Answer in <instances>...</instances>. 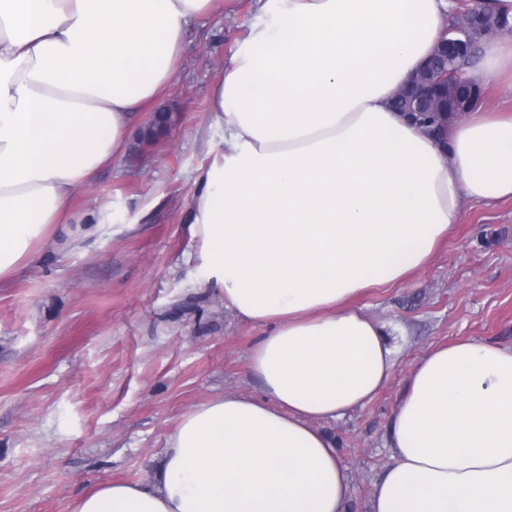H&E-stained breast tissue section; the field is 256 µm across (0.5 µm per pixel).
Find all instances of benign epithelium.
<instances>
[{"label": "benign epithelium", "instance_id": "7a95c632", "mask_svg": "<svg viewBox=\"0 0 512 512\" xmlns=\"http://www.w3.org/2000/svg\"><path fill=\"white\" fill-rule=\"evenodd\" d=\"M461 23L451 29H443L432 54L412 74L402 91L406 111L416 112L432 102L439 88L458 81L460 72L453 67L455 59L469 57L480 42H488L502 31L503 22L491 23L483 10L472 7L456 12Z\"/></svg>", "mask_w": 512, "mask_h": 512}]
</instances>
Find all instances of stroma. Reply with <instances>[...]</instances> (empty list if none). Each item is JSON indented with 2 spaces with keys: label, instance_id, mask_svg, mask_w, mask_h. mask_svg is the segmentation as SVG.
Listing matches in <instances>:
<instances>
[{
  "label": "stroma",
  "instance_id": "1",
  "mask_svg": "<svg viewBox=\"0 0 512 512\" xmlns=\"http://www.w3.org/2000/svg\"><path fill=\"white\" fill-rule=\"evenodd\" d=\"M254 15L255 0H216L188 23L155 103L173 113L168 137L141 141L148 115L135 113L124 153L75 194L92 231L69 247L46 239L0 283V512H69L100 485L149 483L182 415L223 393L260 395L249 355L262 328L225 308L185 259L195 176L224 135L210 95ZM355 304L400 348L371 402L321 425L351 476L348 512H368L425 351L461 339L512 347V200L464 201L423 269Z\"/></svg>",
  "mask_w": 512,
  "mask_h": 512
}]
</instances>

────────────────────────────────────────

Transcribe the records above exactly, but only from the line that contains "Find all instances of benign epithelium." through their final line, inclusive.

Find all instances of benign epithelium.
<instances>
[{"label": "benign epithelium", "instance_id": "7a95c632", "mask_svg": "<svg viewBox=\"0 0 512 512\" xmlns=\"http://www.w3.org/2000/svg\"><path fill=\"white\" fill-rule=\"evenodd\" d=\"M461 23L451 29H443L432 54L412 74L402 91L406 111L416 112L432 102L439 88L458 81L460 72L453 67L455 59L469 57L480 42H488L502 31L503 22L491 23L483 10L472 7L456 12Z\"/></svg>", "mask_w": 512, "mask_h": 512}]
</instances>
Find all instances of stroma. Reply with <instances>[...]</instances> (empty list if none). Each item is JSON indented with 2 spaces with keys: label, instance_id, mask_svg, mask_w, mask_h. mask_svg is the segmentation as SVG.
Listing matches in <instances>:
<instances>
[{
  "label": "stroma",
  "instance_id": "1",
  "mask_svg": "<svg viewBox=\"0 0 512 512\" xmlns=\"http://www.w3.org/2000/svg\"><path fill=\"white\" fill-rule=\"evenodd\" d=\"M254 15L255 0H216L188 23L155 103L173 113L168 137L141 141L148 115L135 113L124 153L75 194L92 231L69 247L46 239L0 283V512H69L100 485L149 483L182 415L223 393L260 395L249 355L262 328L225 308L185 259L195 176L224 135L210 95ZM355 304L400 348L371 402L321 425L351 476L348 512H368L425 351L461 339L512 347V200L464 201L423 269Z\"/></svg>",
  "mask_w": 512,
  "mask_h": 512
}]
</instances>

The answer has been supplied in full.